* Begin Extracted records *

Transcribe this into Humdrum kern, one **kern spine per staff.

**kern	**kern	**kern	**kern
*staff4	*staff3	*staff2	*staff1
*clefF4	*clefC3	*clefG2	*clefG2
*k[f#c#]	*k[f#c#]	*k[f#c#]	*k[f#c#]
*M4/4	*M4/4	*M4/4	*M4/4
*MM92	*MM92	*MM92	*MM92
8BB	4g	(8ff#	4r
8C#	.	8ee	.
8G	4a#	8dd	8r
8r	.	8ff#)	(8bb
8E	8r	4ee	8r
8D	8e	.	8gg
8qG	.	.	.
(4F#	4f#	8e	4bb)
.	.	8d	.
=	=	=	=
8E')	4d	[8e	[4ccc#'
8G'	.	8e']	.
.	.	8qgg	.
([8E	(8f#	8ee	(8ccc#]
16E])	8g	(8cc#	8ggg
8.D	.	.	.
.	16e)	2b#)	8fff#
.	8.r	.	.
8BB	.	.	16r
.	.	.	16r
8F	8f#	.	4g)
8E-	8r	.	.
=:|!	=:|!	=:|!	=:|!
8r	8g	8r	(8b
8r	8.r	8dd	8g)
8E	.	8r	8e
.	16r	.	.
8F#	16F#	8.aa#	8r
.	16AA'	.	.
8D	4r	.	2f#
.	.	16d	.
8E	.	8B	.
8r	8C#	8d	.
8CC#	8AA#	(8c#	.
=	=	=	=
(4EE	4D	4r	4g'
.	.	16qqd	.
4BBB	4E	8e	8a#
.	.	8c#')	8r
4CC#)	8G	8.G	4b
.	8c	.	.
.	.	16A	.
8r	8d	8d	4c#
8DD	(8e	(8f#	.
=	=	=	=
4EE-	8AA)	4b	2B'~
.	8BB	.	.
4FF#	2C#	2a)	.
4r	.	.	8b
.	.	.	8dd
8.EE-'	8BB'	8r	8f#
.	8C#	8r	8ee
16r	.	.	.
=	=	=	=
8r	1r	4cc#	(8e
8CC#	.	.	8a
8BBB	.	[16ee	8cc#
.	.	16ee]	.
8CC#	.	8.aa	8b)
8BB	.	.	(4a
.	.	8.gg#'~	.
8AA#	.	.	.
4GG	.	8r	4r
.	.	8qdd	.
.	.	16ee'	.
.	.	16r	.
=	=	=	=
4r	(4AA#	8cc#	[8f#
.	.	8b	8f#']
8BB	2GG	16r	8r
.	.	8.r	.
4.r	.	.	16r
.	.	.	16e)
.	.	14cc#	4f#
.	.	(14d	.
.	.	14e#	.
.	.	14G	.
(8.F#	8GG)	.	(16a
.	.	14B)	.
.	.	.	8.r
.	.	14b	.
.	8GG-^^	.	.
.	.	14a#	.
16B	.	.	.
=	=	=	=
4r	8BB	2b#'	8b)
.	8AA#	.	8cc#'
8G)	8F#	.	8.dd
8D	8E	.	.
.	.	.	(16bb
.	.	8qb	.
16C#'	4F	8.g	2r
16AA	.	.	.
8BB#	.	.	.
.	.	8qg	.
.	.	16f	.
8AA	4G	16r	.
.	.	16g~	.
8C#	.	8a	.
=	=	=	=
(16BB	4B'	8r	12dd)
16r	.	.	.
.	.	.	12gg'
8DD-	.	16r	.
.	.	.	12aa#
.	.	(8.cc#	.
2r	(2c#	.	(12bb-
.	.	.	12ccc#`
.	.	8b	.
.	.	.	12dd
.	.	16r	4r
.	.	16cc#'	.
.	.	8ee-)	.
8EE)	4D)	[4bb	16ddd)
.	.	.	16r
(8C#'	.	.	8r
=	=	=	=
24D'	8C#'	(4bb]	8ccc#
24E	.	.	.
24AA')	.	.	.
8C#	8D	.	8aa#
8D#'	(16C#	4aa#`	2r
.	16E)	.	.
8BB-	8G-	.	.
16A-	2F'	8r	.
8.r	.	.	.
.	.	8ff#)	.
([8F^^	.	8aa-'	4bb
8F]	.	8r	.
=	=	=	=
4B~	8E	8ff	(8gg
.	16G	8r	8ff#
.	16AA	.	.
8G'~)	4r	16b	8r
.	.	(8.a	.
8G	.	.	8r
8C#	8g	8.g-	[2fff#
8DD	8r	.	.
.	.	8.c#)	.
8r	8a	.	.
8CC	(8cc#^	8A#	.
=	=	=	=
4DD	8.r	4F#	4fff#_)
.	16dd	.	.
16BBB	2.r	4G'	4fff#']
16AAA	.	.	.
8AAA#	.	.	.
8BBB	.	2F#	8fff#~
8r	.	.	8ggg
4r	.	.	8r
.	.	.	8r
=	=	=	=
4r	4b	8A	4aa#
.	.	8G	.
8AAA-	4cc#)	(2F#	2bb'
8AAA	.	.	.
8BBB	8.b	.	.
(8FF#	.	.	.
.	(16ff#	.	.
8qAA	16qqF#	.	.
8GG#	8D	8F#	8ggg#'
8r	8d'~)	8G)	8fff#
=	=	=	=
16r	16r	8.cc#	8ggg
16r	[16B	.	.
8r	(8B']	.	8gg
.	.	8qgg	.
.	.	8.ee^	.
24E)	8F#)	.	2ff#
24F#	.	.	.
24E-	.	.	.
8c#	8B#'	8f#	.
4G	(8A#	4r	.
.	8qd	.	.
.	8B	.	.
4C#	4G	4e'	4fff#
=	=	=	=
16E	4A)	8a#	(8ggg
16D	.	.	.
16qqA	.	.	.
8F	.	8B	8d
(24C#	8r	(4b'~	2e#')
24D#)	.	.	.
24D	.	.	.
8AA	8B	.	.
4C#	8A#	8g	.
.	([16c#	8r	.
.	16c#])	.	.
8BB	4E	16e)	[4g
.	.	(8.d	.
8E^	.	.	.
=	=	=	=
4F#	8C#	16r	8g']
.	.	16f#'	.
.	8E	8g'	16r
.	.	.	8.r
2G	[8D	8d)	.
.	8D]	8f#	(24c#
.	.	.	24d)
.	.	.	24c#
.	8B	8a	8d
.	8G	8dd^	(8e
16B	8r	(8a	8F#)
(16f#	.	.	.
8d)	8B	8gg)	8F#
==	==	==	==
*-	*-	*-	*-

* End Extracted records *

* _What to produce_
Report how many lines of the records above contain the string "kern". Give only the number.

* _Task answer_
2